▸ **Your assignment**
Provide again, from the entries below, every line from the one containing "C4: 100nF (+9V, 0V) -> 100nF (0V, NET13)" through the one containing "R3: 3.6k (0V, U1/RST) -> 3.6k (+9V, 0V)", exactly as written, and no other line.

▸ **Data for this task**
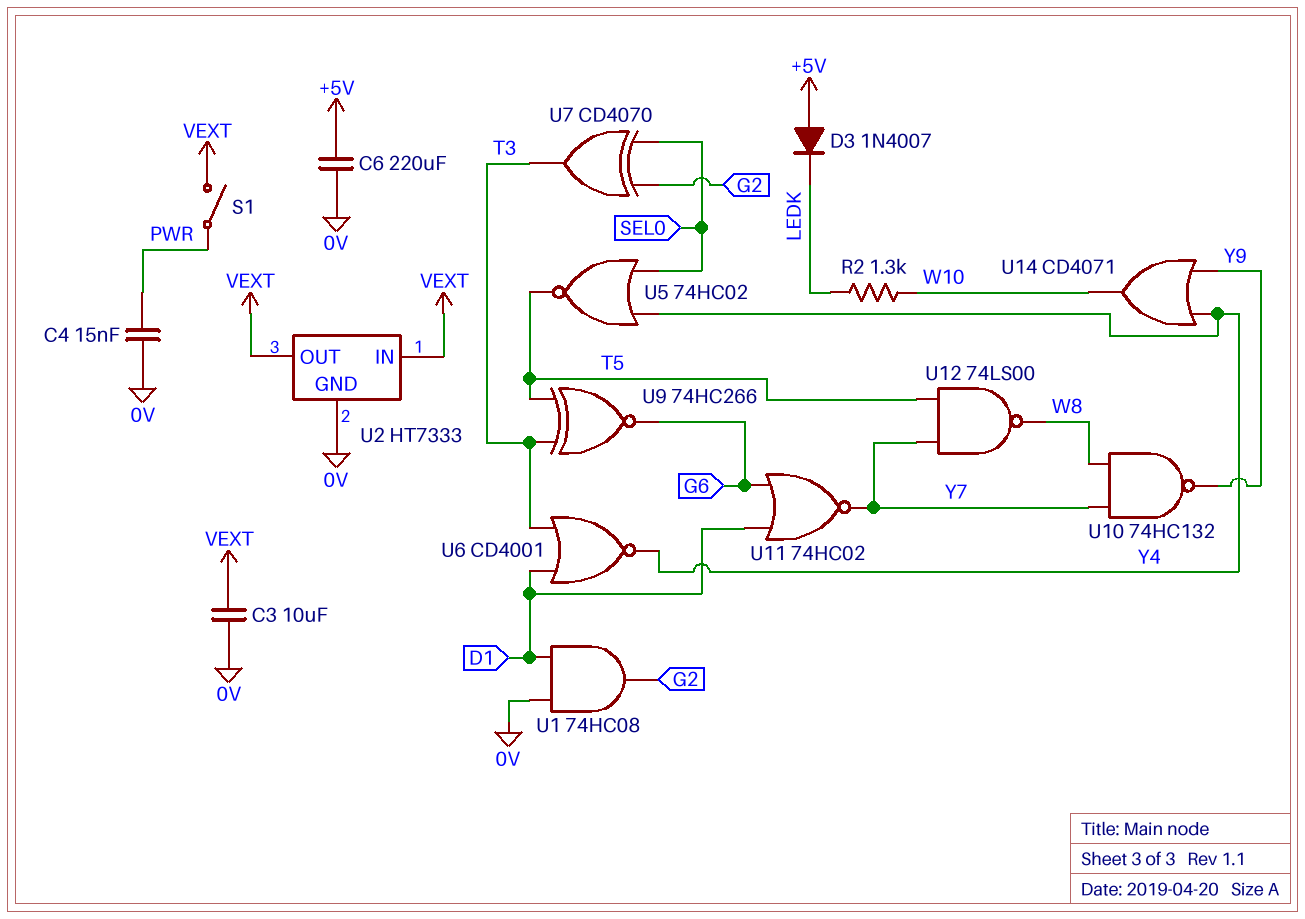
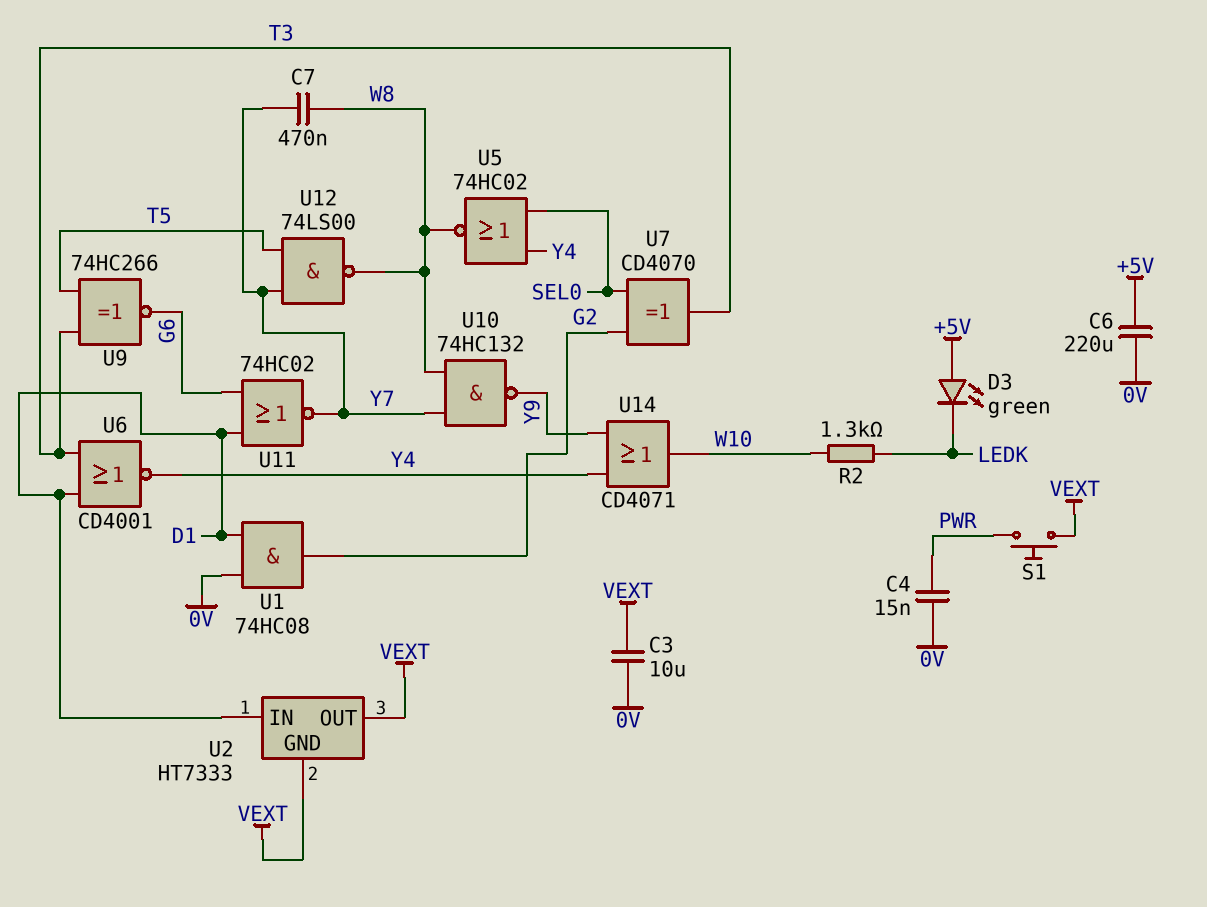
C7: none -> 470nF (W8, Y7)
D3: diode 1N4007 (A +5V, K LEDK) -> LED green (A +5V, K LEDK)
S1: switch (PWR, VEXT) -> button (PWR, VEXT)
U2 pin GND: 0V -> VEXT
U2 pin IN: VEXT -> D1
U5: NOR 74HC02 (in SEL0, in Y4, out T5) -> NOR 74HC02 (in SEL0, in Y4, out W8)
--
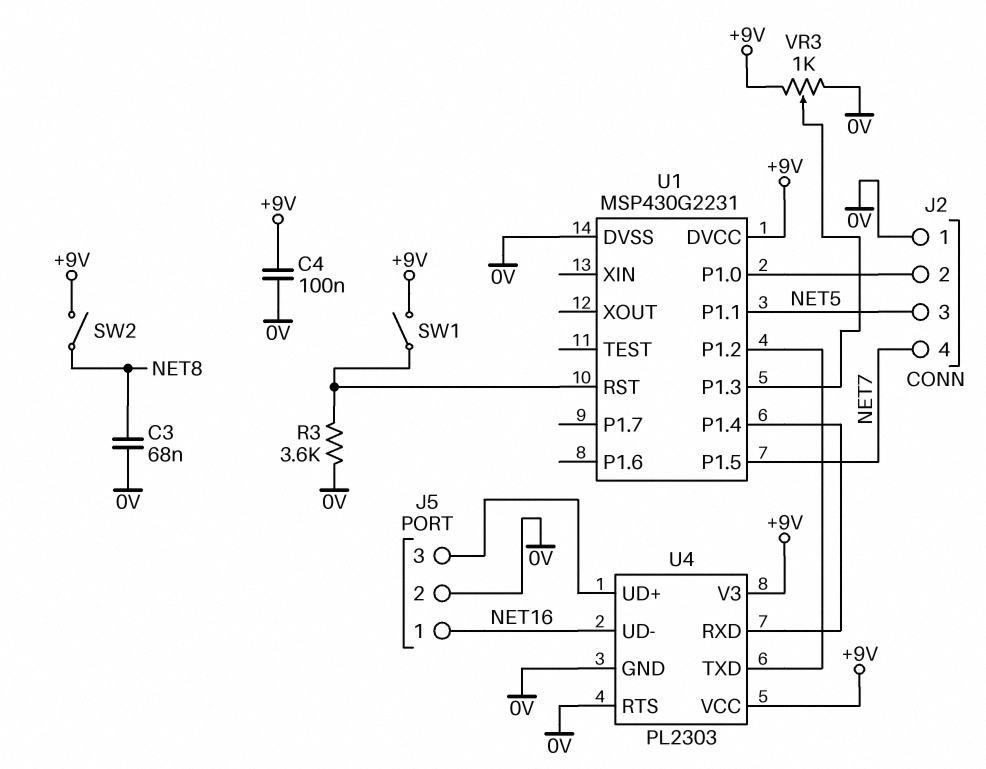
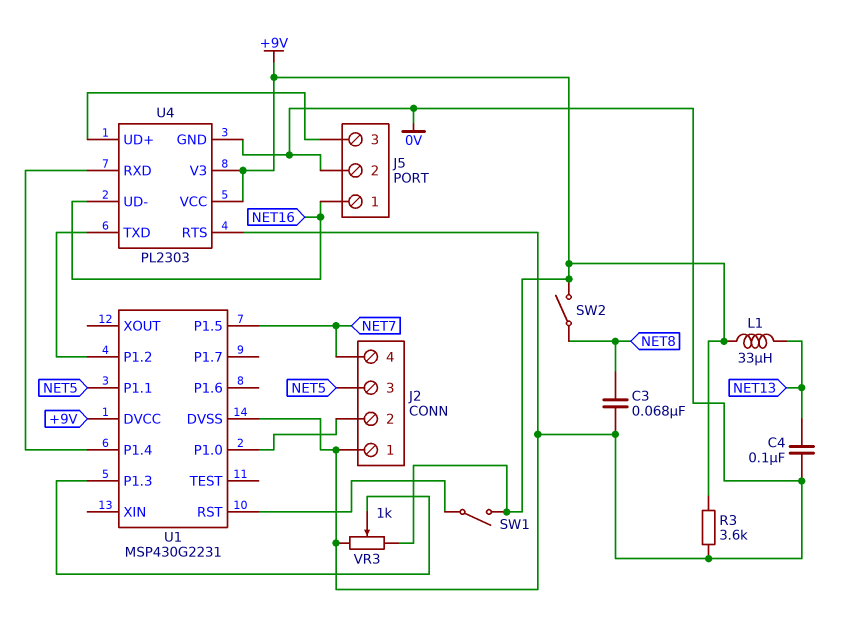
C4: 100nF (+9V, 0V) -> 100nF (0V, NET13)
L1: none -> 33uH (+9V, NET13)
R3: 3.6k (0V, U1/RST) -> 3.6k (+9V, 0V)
---
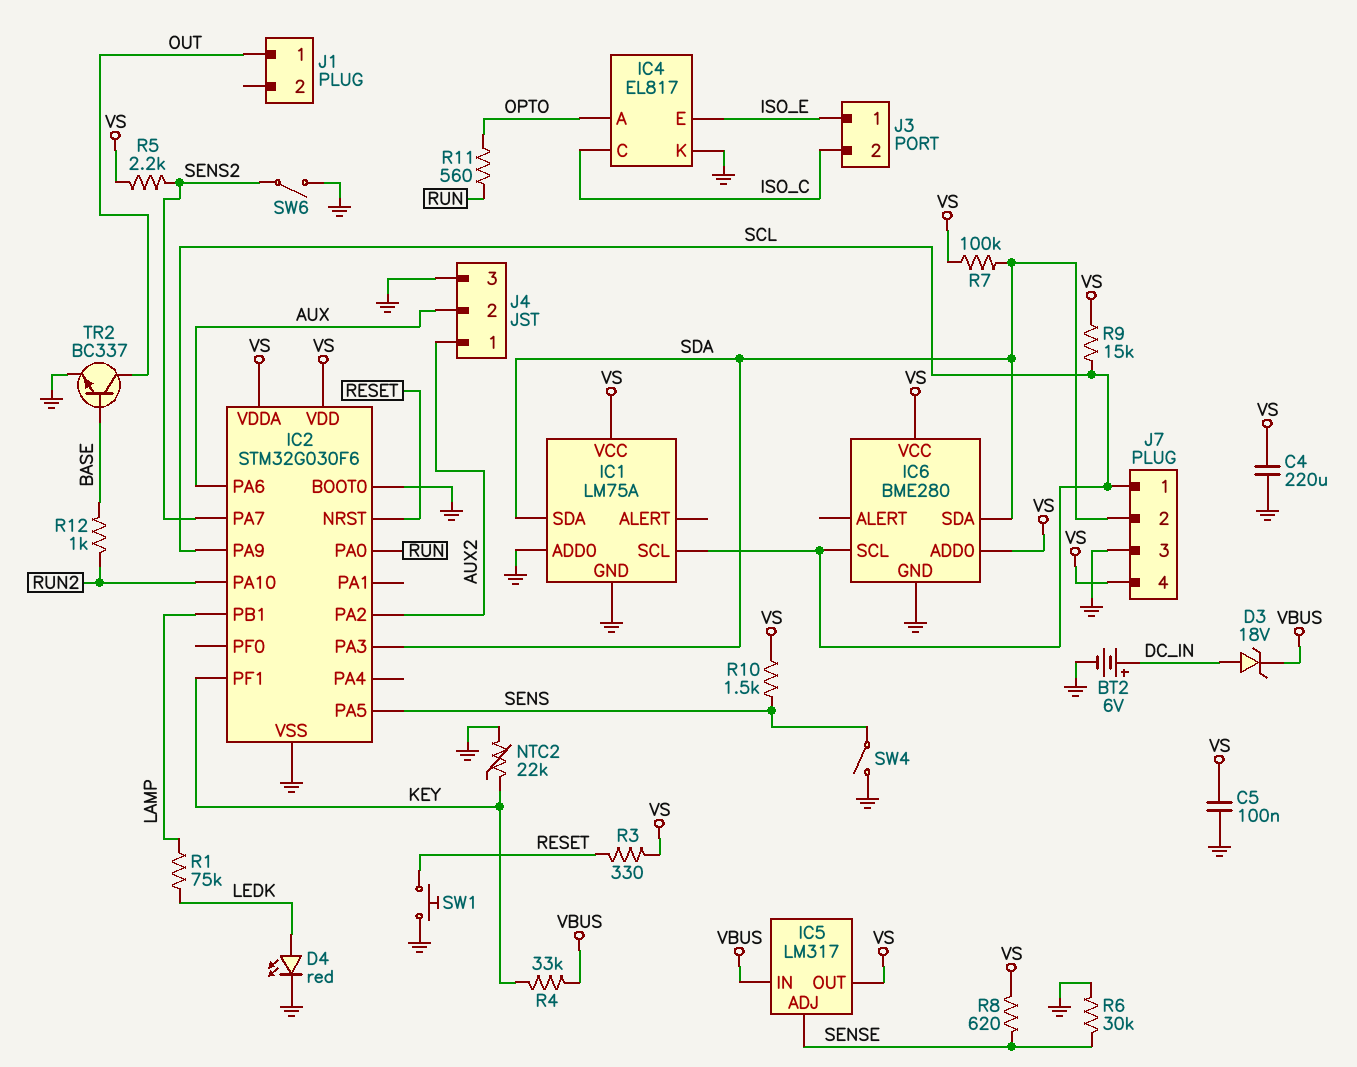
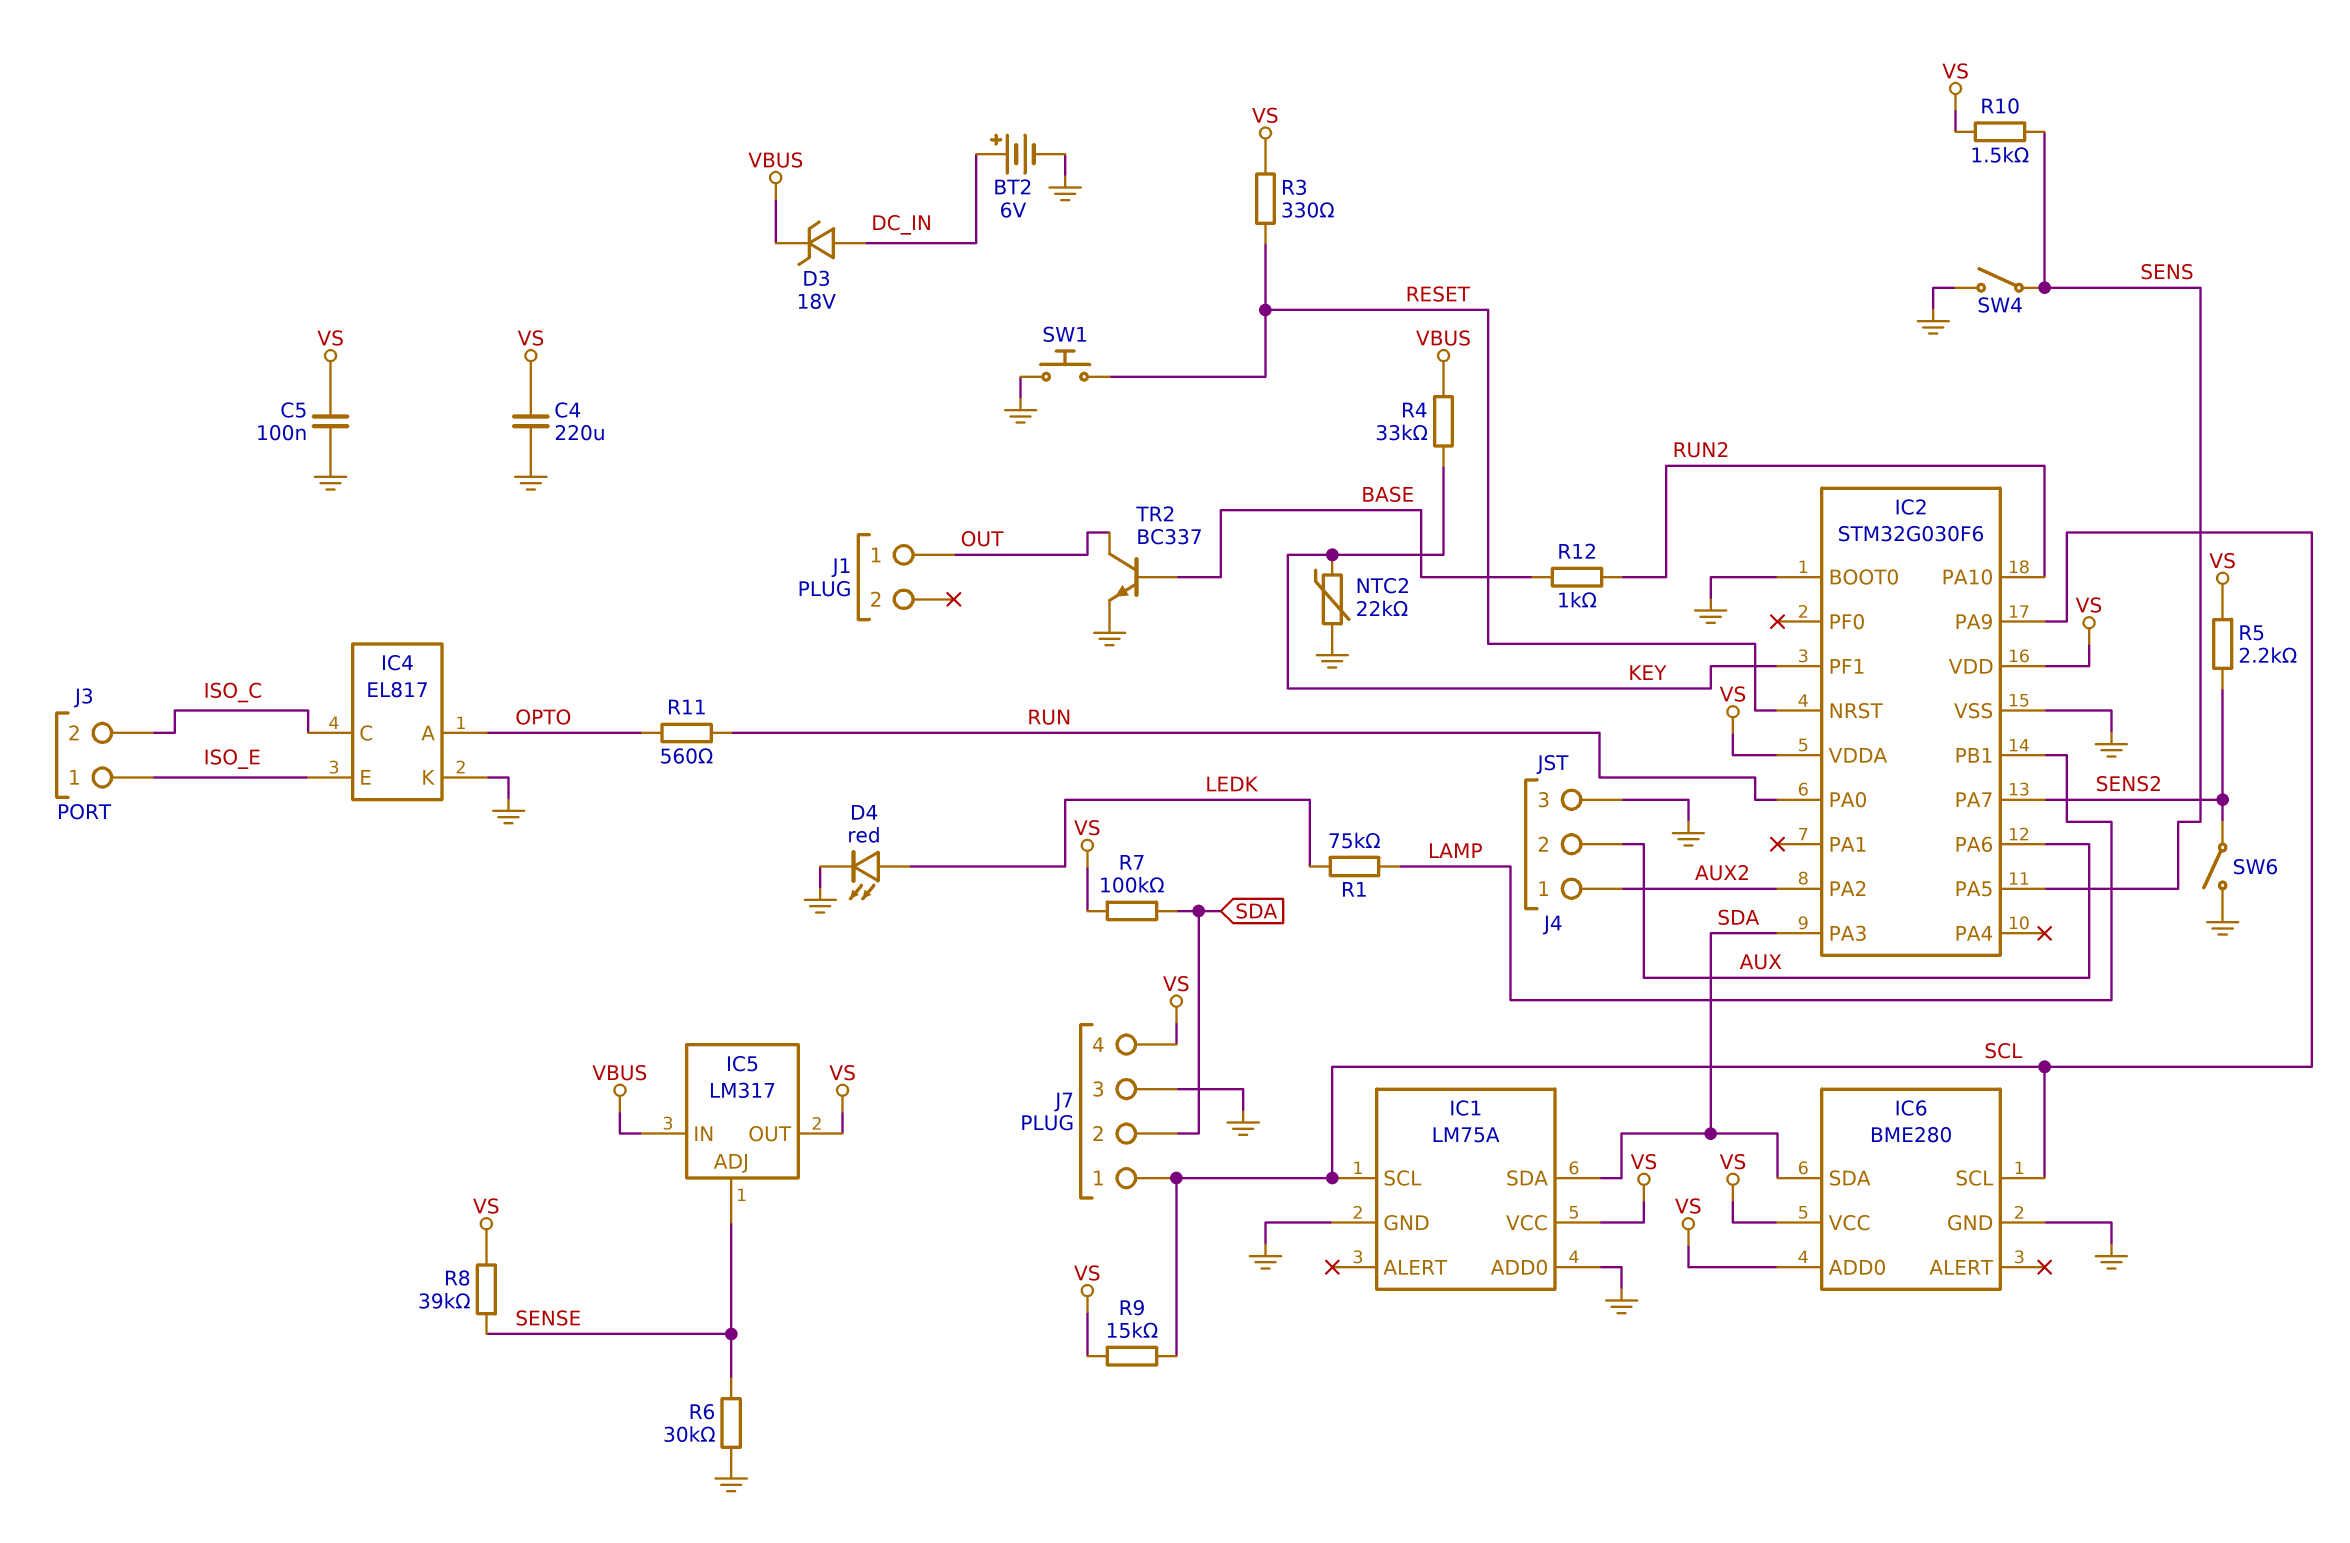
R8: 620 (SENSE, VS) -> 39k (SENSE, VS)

▸ **Written answer**
C4: 100nF (+9V, 0V) -> 100nF (0V, NET13)
L1: none -> 33uH (+9V, NET13)
R3: 3.6k (0V, U1/RST) -> 3.6k (+9V, 0V)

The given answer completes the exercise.